/---

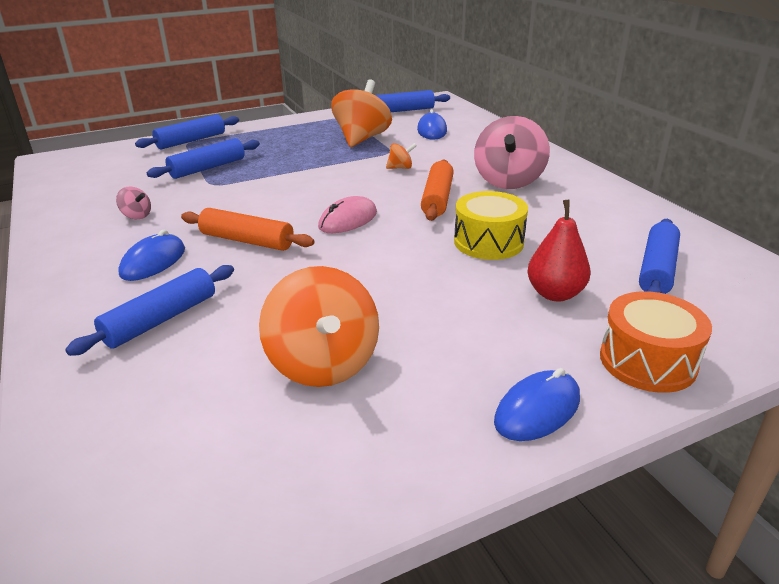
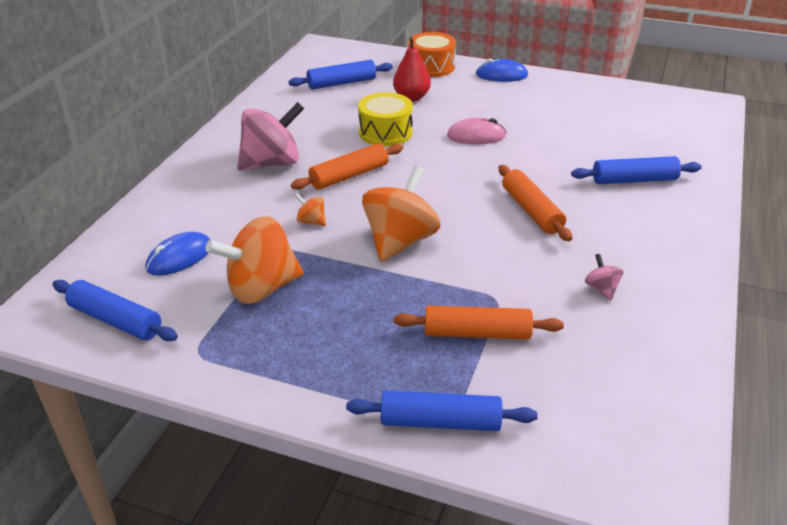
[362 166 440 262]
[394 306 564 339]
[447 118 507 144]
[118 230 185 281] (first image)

\---

- How to complete this task -
Reproduce the data word for word, excluding its pictures.

- Written answer -
[362 166 440 262]
[394 306 564 339]
[447 118 507 144]
[118 230 185 281] (first image)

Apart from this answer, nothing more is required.